Exercise material
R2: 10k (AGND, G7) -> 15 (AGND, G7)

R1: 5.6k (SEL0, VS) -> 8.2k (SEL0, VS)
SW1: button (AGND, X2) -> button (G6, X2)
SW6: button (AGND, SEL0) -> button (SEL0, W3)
* * *
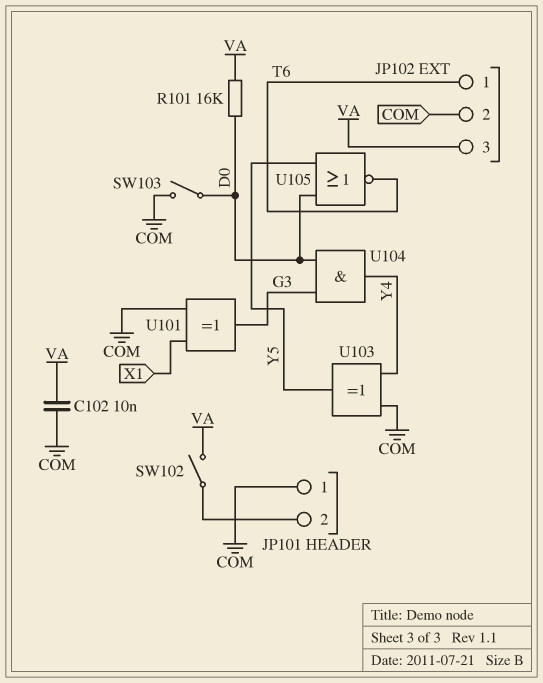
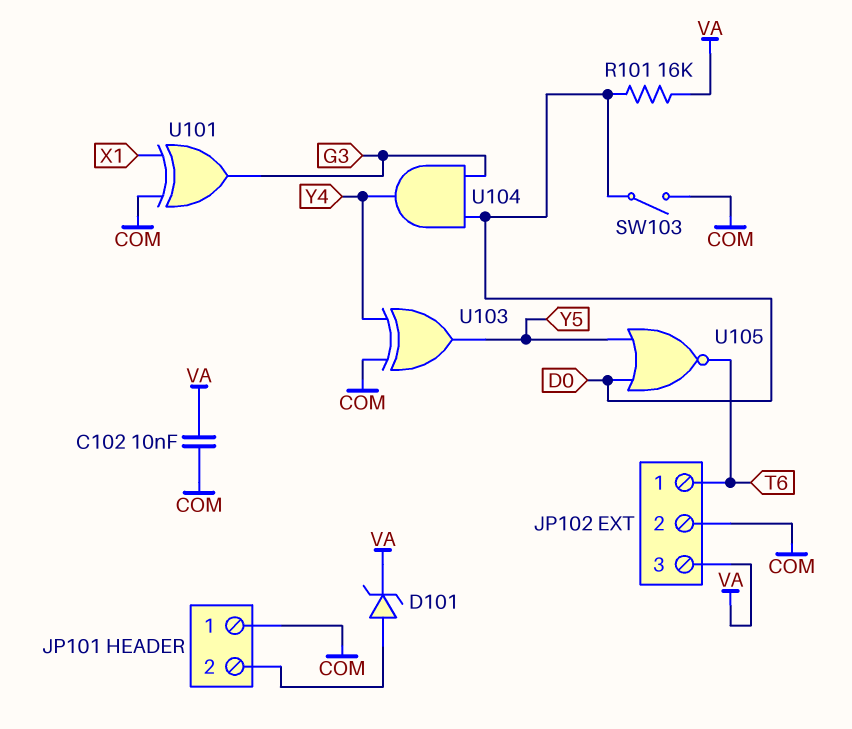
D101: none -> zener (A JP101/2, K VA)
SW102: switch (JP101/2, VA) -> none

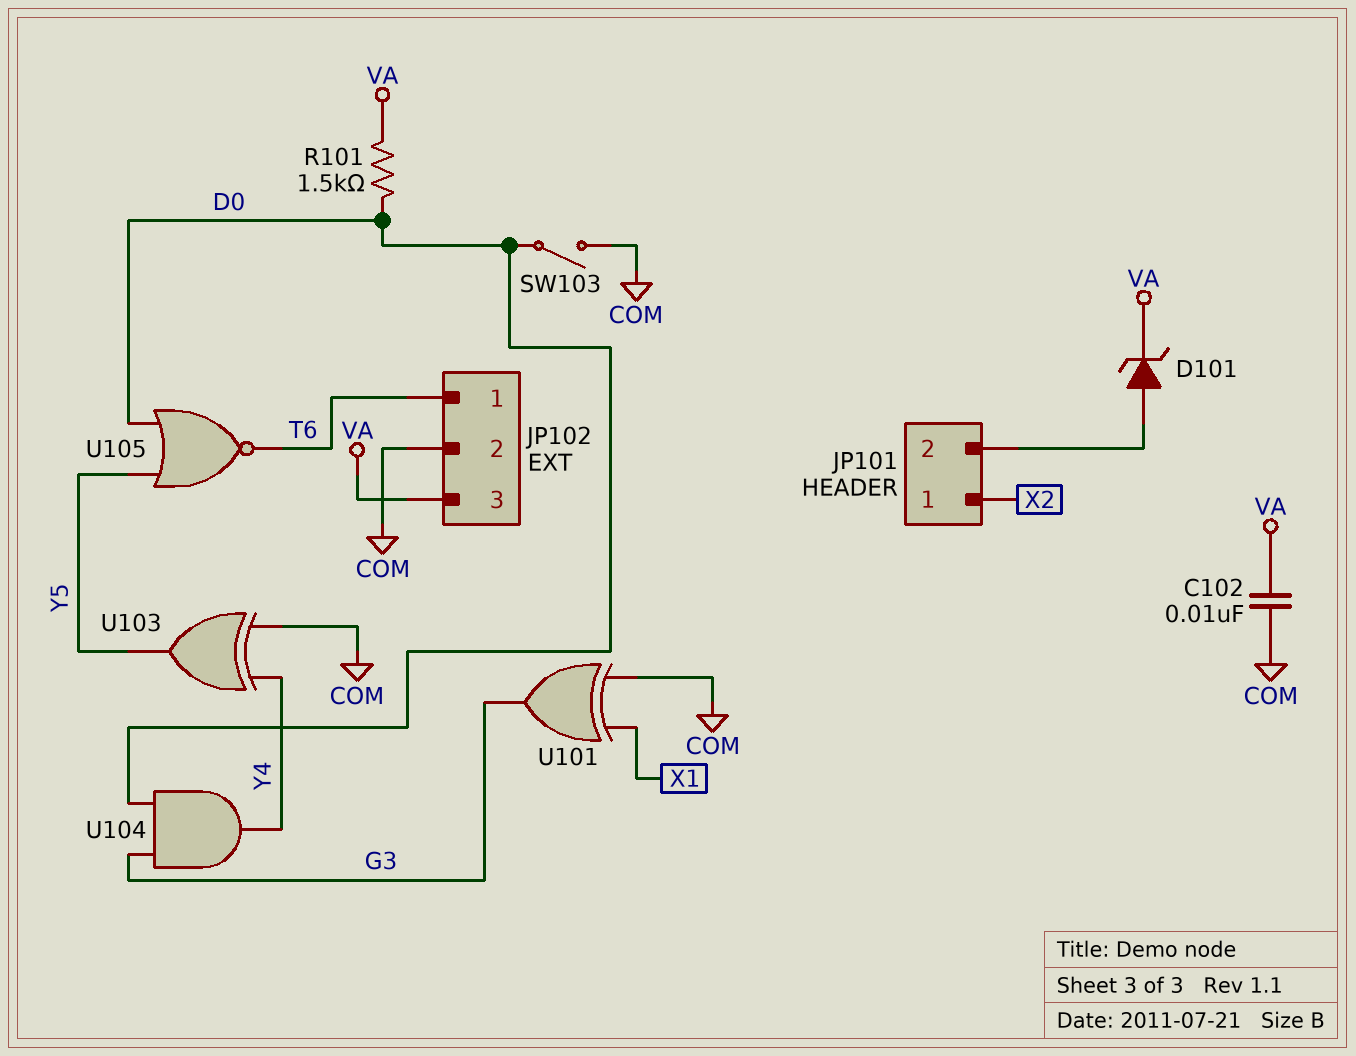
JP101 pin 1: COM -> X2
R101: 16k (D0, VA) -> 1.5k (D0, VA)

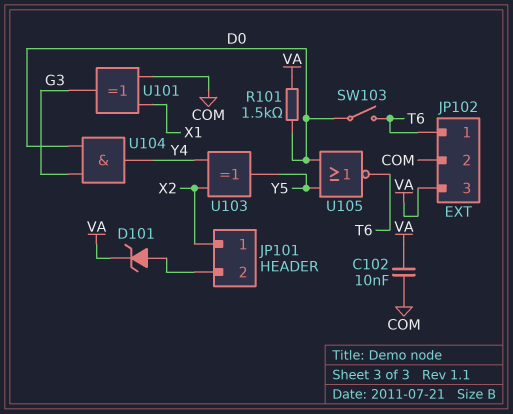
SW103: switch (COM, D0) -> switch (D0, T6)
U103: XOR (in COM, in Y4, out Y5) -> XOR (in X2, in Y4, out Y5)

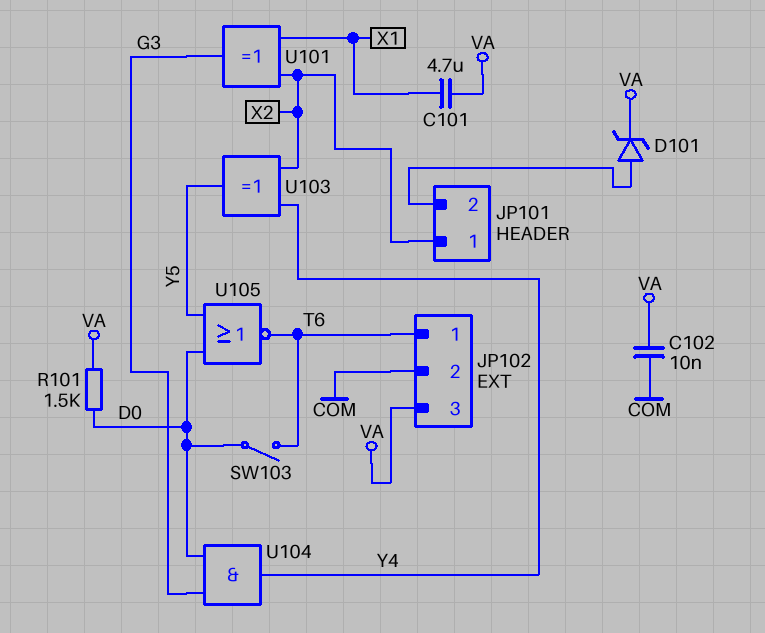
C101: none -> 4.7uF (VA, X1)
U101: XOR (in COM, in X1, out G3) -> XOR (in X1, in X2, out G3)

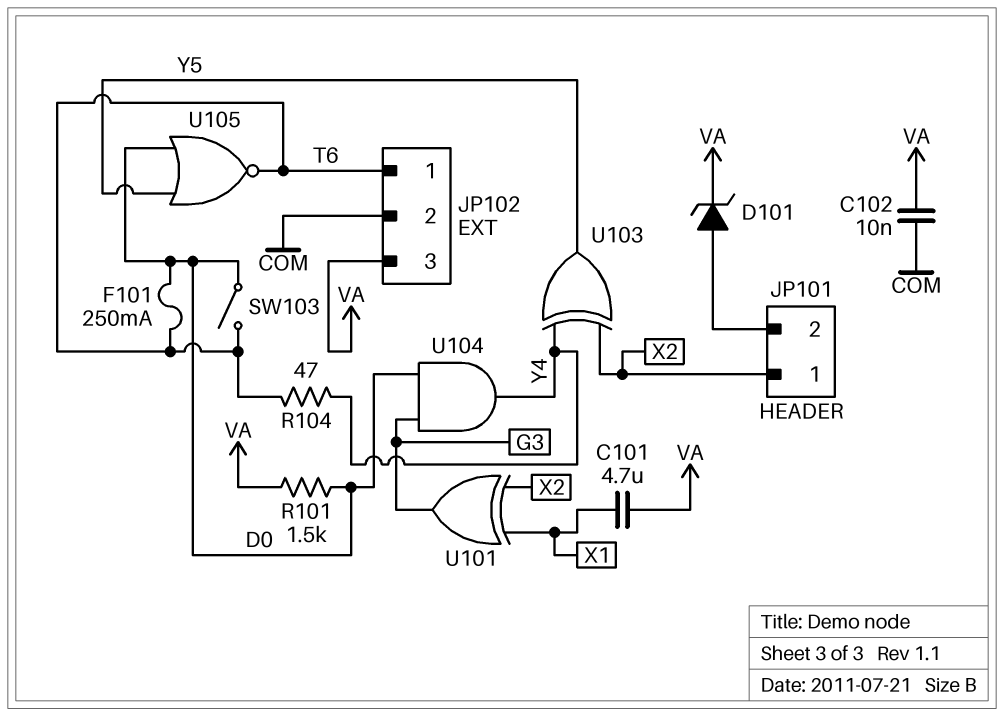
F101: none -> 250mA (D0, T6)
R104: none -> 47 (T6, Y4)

Assigned task
Produce an exact reproduction of the listing above, limited to the lines starting at the line with "JP101 pin 1: COM -> X2" and ending at the line with "R104: none -> 47 (T6, Y4)", both kept, with every picture left out.

Response area
JP101 pin 1: COM -> X2
R101: 16k (D0, VA) -> 1.5k (D0, VA)

SW103: switch (COM, D0) -> switch (D0, T6)
U103: XOR (in COM, in Y4, out Y5) -> XOR (in X2, in Y4, out Y5)

C101: none -> 4.7uF (VA, X1)
U101: XOR (in COM, in X1, out G3) -> XOR (in X1, in X2, out G3)

F101: none -> 250mA (D0, T6)
R104: none -> 47 (T6, Y4)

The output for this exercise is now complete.